Try it:
Exact wording is required for every entry; transcribe all of them and leave the images out.

╭─ Supplied entries

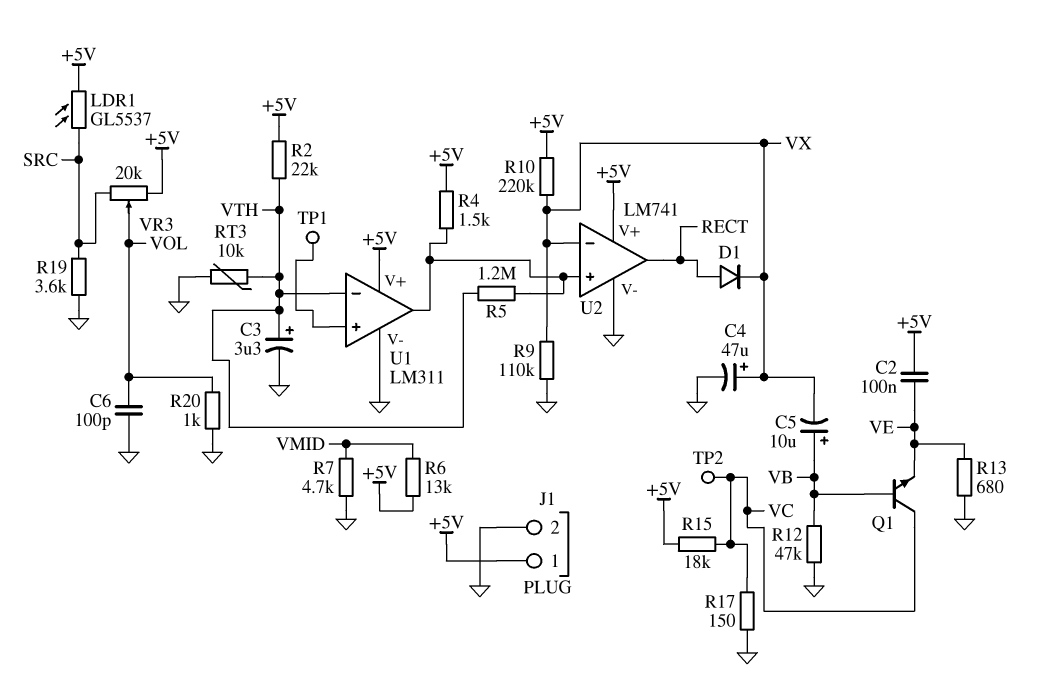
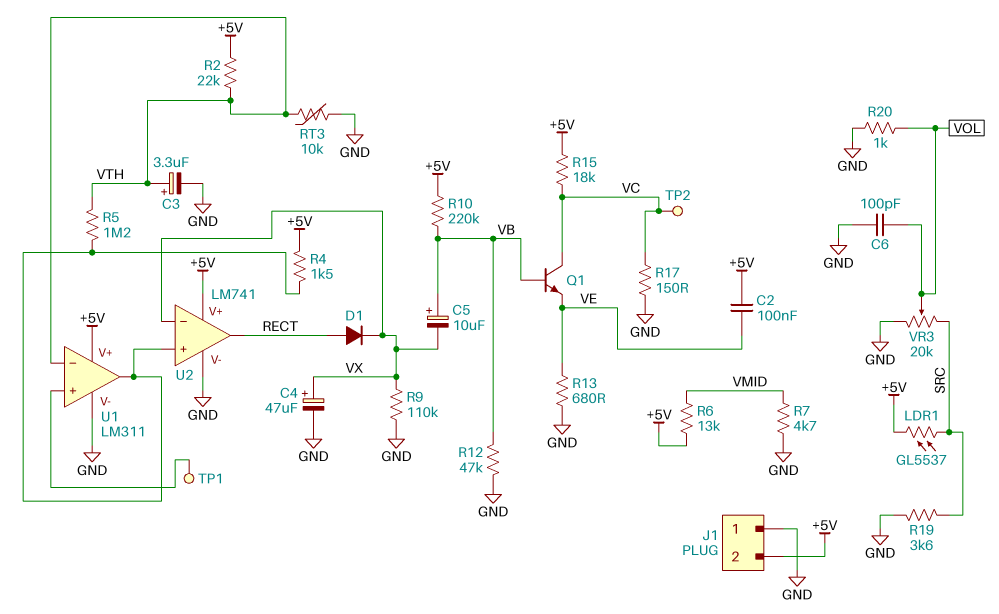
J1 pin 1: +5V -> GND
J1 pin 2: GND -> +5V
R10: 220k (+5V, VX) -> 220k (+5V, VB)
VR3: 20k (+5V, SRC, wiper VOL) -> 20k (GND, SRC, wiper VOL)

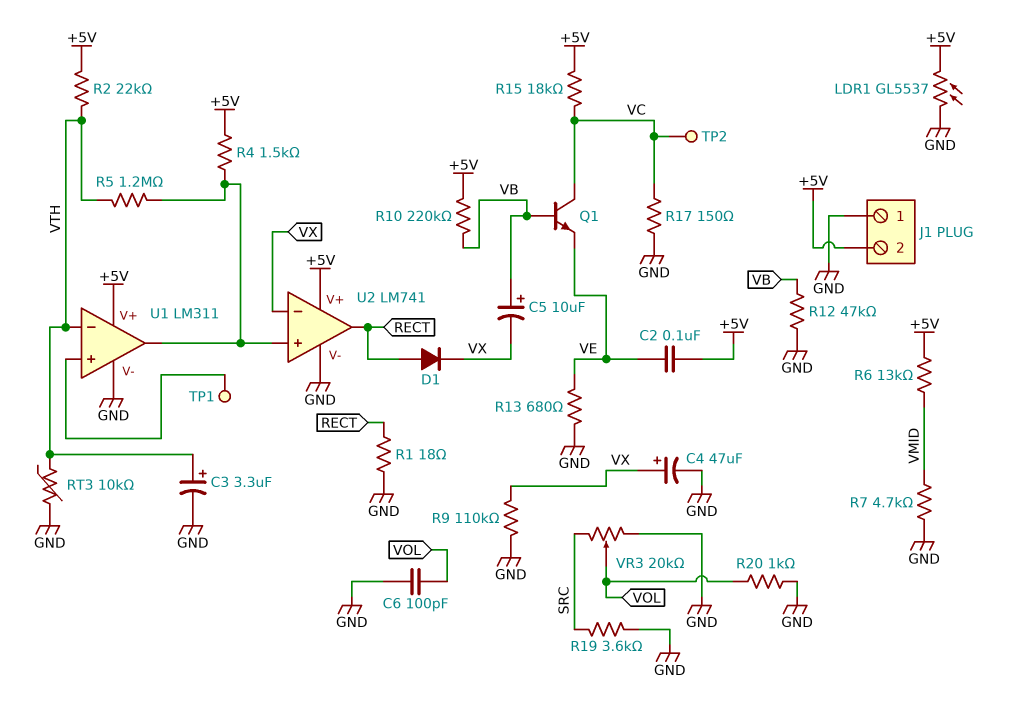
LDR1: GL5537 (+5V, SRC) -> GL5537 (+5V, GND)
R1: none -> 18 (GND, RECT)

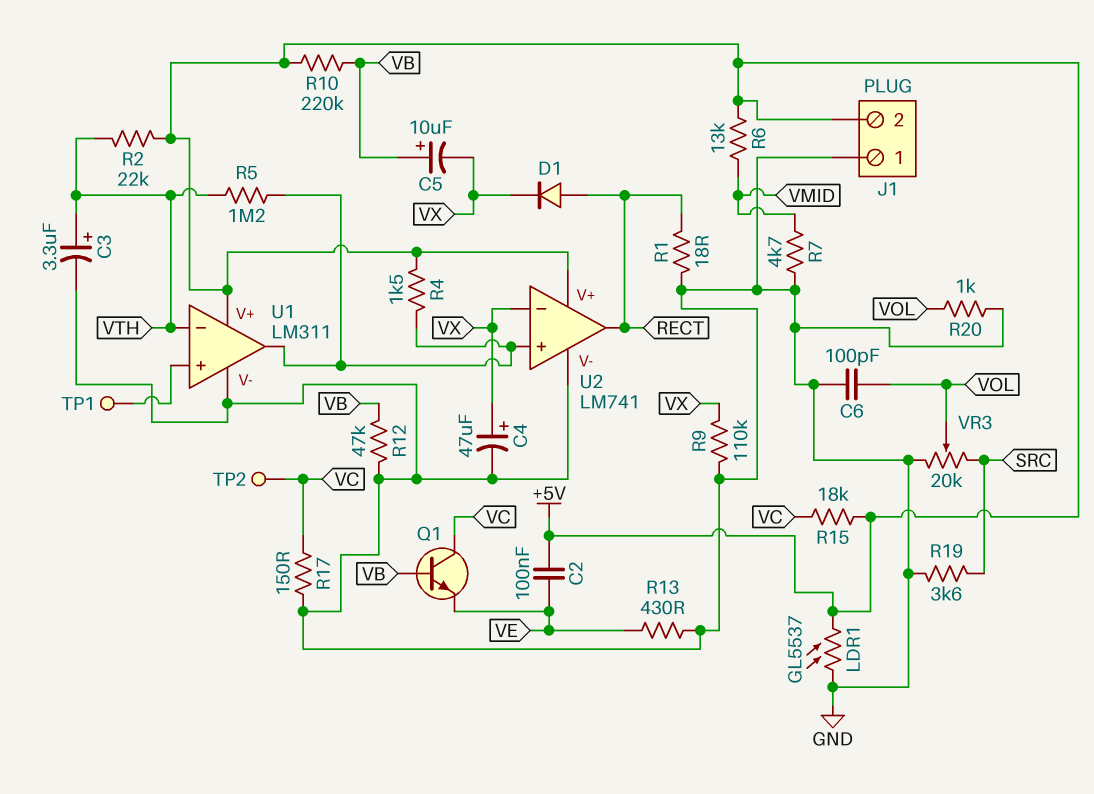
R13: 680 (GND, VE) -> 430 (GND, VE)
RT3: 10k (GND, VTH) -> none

╰─

Solved exercise:
J1 pin 1: +5V -> GND
J1 pin 2: GND -> +5V
R10: 220k (+5V, VX) -> 220k (+5V, VB)
VR3: 20k (+5V, SRC, wiper VOL) -> 20k (GND, SRC, wiper VOL)

LDR1: GL5537 (+5V, SRC) -> GL5537 (+5V, GND)
R1: none -> 18 (GND, RECT)

R13: 680 (GND, VE) -> 430 (GND, VE)
RT3: 10k (GND, VTH) -> none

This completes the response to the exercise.